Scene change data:
· · · ·
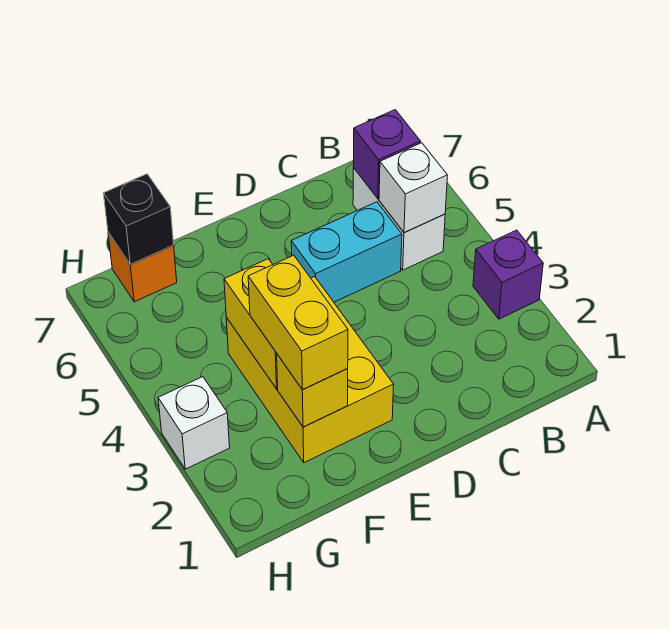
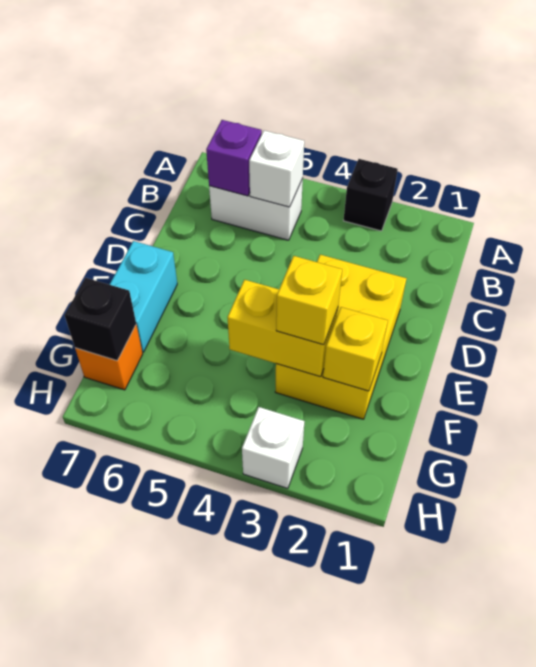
purple brick A3 level 1 -> black brick A3 level 1
cyan brick C5:D5 level 1 -> cyan brick E7:F7 level 1
yellow brick E2:F4 level 1 -> yellow brick D2:F3 level 1
yellow brick F2:F3 level 3 -> yellow brick F3 level 3

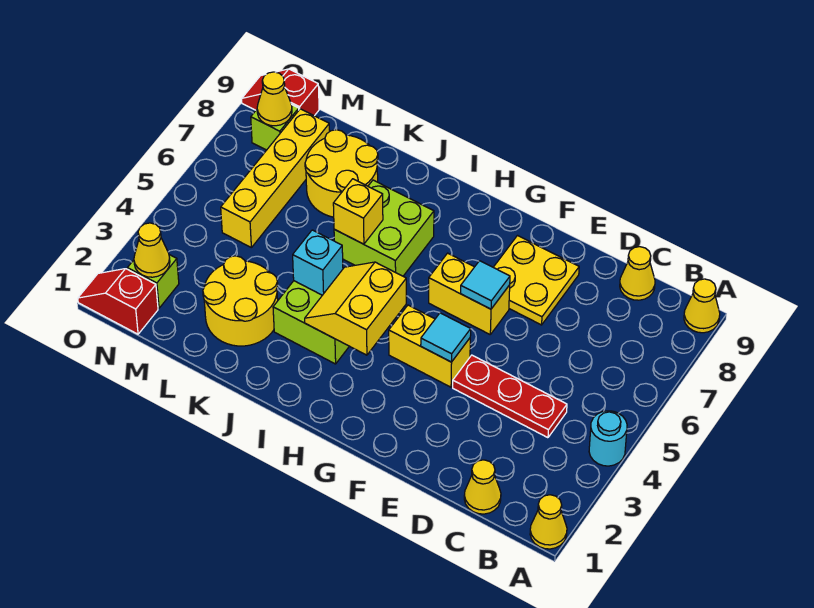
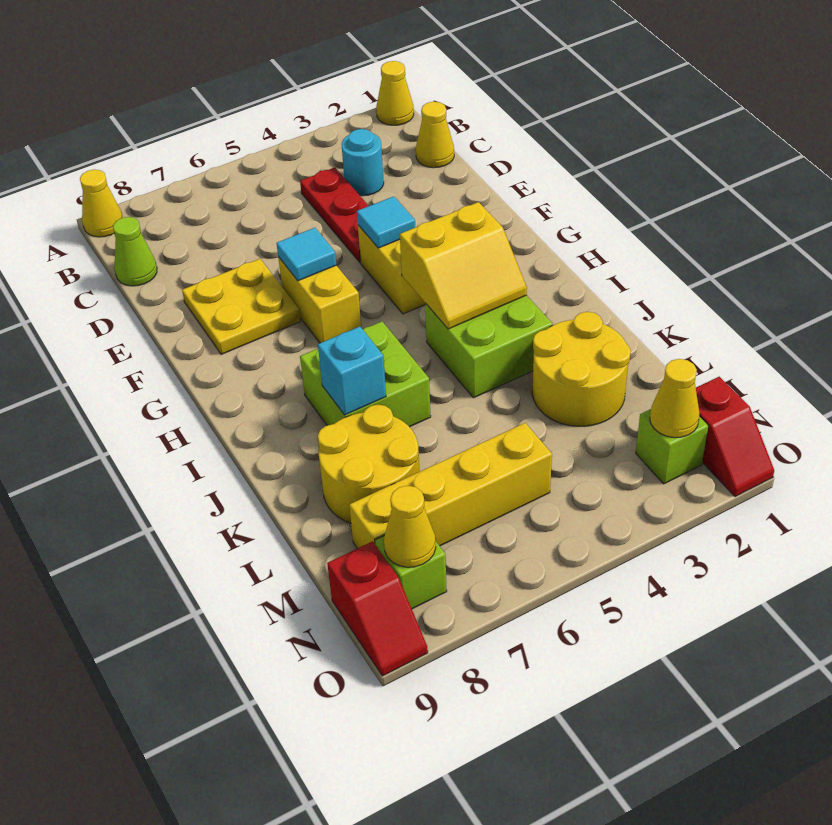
cyan round brick A4 level 1 -> cyan round brick C3 level 1
yellow cone C9 level 1 -> lime cone C9 level 1
cyan brick J4 level 2 -> cyan brick J7 level 2
yellow brick J6 level 2 -> none

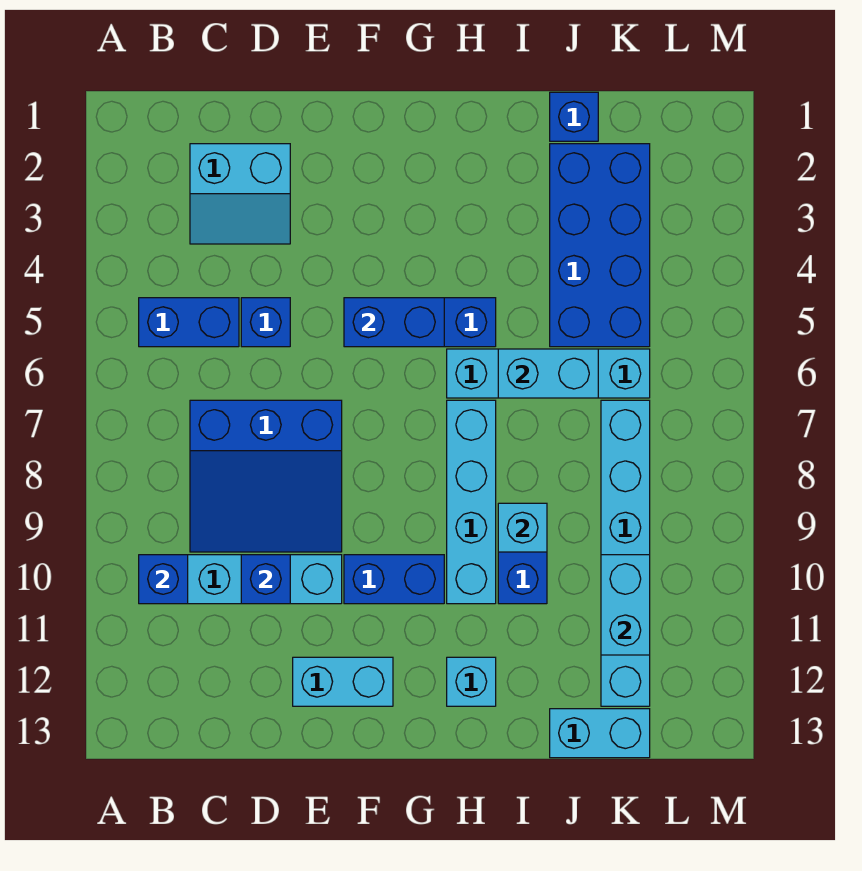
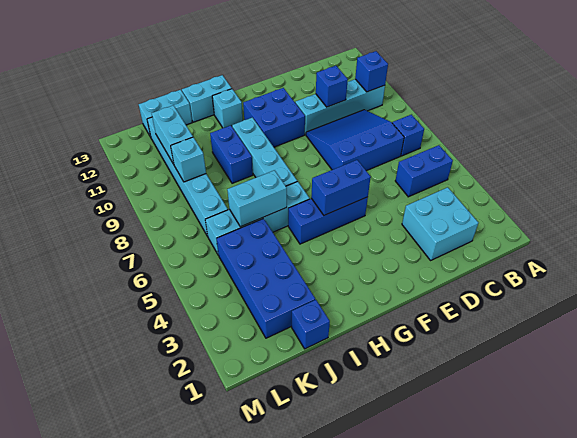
cyan slope C2:D3 level 1 top 2 -> cyan brick C2:D3 level 1
blue brick D5 level 1 -> blue brick B7 level 1
cyan brick E12:F12 level 1 -> cyan brick H13:I13 level 1
blue brick F10:G10 level 1 -> blue brick F10:G11 level 1
cyan brick I9 level 2 -> cyan brick K9 level 2

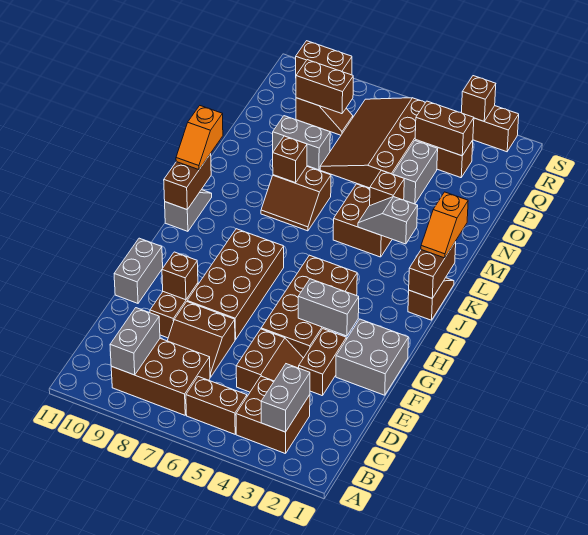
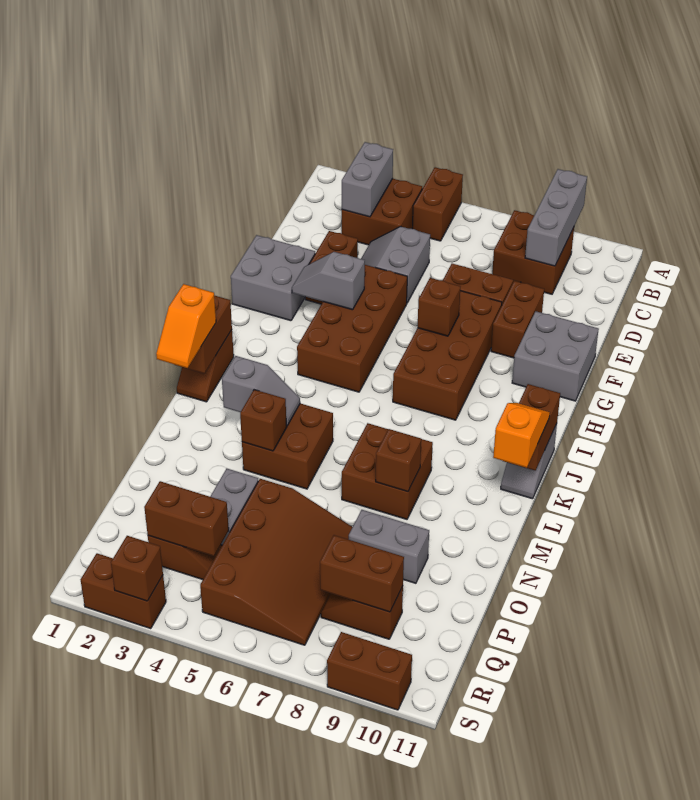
brown brick B5:B6 level 1 -> brown brick A5:B5 level 1
brown brick B7:C9 level 1 -> brown brick B8:C9 level 1
grey brick B9:C9 level 2 -> grey brick A9:C9 level 2
brown slope D4:E5 level 1 top 5 -> grey slope D4:E5 level 1 top 5
brown brick F9 level 2 -> brown brick G7 level 2
grey brick F11:G11 level 1 -> grey brick F10:G11 level 1
grey brick G3:G4 level 2 -> grey slope G3:G4 level 2 top 4
orange slope K1:L1 level 3 top L -> orange slope K1:L1 level 3 top K
brown slope L7:M8 level 1 top M -> brown brick L7:M8 level 1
· · · ·
▸ **TASK ITEM**
Your answer must be the lines from the opening line of the entries through the line holding "grey brick B9:C9", written out exactly and without any picture.

▸ **ANSWER AREA**
purple brick A3 level 1 -> black brick A3 level 1
cyan brick C5:D5 level 1 -> cyan brick E7:F7 level 1
yellow brick E2:F4 level 1 -> yellow brick D2:F3 level 1
yellow brick F2:F3 level 3 -> yellow brick F3 level 3

cyan round brick A4 level 1 -> cyan round brick C3 level 1
yellow cone C9 level 1 -> lime cone C9 level 1
cyan brick J4 level 2 -> cyan brick J7 level 2
yellow brick J6 level 2 -> none

cyan slope C2:D3 level 1 top 2 -> cyan brick C2:D3 level 1
blue brick D5 level 1 -> blue brick B7 level 1
cyan brick E12:F12 level 1 -> cyan brick H13:I13 level 1
blue brick F10:G10 level 1 -> blue brick F10:G11 level 1
cyan brick I9 level 2 -> cyan brick K9 level 2

brown brick B5:B6 level 1 -> brown brick A5:B5 level 1
brown brick B7:C9 level 1 -> brown brick B8:C9 level 1
grey brick B9:C9 level 2 -> grey brick A9:C9 level 2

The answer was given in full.